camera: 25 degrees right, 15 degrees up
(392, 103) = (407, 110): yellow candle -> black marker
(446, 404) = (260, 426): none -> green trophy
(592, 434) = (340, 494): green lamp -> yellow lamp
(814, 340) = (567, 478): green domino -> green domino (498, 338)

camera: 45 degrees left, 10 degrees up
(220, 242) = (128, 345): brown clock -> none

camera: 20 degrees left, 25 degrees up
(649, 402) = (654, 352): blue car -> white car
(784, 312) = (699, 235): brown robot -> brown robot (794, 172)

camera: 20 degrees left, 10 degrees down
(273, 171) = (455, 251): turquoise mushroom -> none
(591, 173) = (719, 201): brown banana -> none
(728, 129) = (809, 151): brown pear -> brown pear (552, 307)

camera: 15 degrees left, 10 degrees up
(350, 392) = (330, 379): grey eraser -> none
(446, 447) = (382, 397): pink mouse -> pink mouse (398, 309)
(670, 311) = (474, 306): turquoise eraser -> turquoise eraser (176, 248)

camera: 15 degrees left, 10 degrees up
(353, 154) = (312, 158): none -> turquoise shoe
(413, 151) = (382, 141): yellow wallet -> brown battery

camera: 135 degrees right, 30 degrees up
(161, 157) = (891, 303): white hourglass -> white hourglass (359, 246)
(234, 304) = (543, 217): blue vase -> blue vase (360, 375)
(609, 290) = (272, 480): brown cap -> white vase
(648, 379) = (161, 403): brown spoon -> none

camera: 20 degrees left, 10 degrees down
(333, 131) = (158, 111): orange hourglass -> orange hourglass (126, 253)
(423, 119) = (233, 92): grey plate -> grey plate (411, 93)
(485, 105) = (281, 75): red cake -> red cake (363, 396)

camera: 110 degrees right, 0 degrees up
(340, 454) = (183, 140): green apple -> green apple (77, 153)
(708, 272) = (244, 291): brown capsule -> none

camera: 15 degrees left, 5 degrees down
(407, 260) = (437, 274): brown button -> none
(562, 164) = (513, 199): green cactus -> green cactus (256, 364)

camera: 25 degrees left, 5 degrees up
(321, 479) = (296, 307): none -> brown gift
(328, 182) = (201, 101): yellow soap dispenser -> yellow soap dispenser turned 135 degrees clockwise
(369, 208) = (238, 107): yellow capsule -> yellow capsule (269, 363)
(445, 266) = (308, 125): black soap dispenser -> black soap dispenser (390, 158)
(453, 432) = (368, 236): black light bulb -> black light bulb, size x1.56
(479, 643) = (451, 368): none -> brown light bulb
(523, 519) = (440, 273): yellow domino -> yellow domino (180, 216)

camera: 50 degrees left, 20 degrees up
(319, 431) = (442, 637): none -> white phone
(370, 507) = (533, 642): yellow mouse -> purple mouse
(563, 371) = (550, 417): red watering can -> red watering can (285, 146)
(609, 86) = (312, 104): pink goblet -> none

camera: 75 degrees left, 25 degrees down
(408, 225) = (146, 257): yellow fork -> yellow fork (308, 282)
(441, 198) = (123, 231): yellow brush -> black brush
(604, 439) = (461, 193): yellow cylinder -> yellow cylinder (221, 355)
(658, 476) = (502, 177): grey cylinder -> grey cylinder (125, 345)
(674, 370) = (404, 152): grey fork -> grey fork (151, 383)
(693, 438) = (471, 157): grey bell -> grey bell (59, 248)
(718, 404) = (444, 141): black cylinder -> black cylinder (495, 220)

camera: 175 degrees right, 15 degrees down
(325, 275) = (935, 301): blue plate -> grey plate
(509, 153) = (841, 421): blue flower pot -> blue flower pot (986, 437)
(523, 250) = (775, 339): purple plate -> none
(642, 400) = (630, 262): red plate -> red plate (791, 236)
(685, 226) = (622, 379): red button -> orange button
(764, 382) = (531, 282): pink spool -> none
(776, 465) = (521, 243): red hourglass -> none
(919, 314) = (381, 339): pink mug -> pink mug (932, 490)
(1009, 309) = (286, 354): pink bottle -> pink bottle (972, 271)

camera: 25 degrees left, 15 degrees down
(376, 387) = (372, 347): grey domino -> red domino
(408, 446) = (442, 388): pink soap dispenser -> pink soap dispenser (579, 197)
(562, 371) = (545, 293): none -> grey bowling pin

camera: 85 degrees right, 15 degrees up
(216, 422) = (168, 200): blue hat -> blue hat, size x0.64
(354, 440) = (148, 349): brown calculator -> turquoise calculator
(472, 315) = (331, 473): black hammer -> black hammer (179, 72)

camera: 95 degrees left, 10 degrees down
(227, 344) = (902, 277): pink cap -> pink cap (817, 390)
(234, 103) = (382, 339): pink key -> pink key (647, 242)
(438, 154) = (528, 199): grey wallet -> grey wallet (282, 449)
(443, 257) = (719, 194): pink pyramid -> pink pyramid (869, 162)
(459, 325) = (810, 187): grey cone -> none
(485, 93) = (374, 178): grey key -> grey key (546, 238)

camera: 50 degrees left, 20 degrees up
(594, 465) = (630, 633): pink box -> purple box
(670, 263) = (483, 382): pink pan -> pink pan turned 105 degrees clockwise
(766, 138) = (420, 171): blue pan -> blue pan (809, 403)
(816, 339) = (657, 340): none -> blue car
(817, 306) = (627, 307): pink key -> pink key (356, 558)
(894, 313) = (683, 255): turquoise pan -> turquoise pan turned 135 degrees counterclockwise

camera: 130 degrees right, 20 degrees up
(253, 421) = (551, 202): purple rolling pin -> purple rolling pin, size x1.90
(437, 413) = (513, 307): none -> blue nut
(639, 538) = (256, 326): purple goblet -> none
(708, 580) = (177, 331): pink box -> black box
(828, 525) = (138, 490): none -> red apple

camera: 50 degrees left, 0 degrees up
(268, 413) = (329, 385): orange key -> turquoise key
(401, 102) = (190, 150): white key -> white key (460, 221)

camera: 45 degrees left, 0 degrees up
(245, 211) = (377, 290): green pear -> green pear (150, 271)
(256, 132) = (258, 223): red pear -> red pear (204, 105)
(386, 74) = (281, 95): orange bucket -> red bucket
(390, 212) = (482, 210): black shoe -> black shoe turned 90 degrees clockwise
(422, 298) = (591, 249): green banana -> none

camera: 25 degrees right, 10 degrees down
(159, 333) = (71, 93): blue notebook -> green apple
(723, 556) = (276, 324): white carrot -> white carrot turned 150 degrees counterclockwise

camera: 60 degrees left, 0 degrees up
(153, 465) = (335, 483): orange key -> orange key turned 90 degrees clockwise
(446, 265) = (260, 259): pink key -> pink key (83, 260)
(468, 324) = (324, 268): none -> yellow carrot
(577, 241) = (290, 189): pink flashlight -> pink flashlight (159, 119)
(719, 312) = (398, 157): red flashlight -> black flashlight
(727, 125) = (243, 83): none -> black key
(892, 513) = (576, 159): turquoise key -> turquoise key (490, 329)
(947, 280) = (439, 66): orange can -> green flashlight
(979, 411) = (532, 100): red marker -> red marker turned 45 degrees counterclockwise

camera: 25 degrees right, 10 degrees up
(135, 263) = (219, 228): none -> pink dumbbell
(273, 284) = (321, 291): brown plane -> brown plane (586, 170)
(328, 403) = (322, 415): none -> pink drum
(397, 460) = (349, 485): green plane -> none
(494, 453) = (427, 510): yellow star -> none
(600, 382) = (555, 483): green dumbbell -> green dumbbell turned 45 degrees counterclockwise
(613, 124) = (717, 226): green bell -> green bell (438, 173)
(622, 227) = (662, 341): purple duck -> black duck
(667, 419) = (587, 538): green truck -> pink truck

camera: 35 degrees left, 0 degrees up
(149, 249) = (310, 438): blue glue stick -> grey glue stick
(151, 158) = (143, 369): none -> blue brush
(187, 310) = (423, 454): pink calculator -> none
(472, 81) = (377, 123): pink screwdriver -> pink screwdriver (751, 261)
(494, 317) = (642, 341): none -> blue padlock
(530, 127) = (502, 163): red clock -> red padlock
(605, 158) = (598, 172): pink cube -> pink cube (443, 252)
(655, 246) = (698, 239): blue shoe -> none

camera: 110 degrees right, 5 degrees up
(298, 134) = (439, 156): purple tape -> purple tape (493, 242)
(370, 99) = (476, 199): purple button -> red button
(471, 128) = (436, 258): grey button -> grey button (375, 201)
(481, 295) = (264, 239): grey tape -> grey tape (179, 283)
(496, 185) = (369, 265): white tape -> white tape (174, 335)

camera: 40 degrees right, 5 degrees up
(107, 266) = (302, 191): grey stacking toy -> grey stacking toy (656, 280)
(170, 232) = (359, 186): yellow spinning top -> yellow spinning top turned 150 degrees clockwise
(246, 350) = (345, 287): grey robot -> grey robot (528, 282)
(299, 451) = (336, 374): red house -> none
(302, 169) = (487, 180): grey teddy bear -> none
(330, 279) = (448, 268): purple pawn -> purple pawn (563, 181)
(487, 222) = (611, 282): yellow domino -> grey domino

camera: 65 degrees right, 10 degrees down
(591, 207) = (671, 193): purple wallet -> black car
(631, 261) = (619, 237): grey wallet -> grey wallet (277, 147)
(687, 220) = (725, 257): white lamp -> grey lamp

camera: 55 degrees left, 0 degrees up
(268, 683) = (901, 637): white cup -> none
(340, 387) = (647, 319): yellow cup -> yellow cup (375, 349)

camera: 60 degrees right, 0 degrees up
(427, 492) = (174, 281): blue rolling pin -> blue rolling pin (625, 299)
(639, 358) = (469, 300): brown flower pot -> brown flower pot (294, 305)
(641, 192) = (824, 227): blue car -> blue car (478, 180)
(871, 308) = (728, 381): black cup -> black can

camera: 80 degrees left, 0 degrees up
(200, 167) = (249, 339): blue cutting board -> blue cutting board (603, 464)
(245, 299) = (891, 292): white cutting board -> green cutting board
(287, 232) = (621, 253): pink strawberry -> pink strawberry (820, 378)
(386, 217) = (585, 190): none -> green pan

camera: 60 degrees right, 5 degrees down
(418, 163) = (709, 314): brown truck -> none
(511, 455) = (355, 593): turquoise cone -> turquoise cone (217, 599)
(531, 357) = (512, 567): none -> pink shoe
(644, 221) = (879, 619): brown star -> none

◇ ◇ ◇ ◇

All lines above between those holding "(766, 138) = (420, 171): blue" and "(253, 421) = (551, 202): purple", inclusive, must be set down unchanged, and no other line may be included.

(766, 138) = (420, 171): blue pan -> blue pan (809, 403)
(816, 339) = (657, 340): none -> blue car
(817, 306) = (627, 307): pink key -> pink key (356, 558)
(894, 313) = (683, 255): turquoise pan -> turquoise pan turned 135 degrees counterclockwise

camera: 130 degrees right, 20 degrees up
(253, 421) = (551, 202): purple rolling pin -> purple rolling pin, size x1.90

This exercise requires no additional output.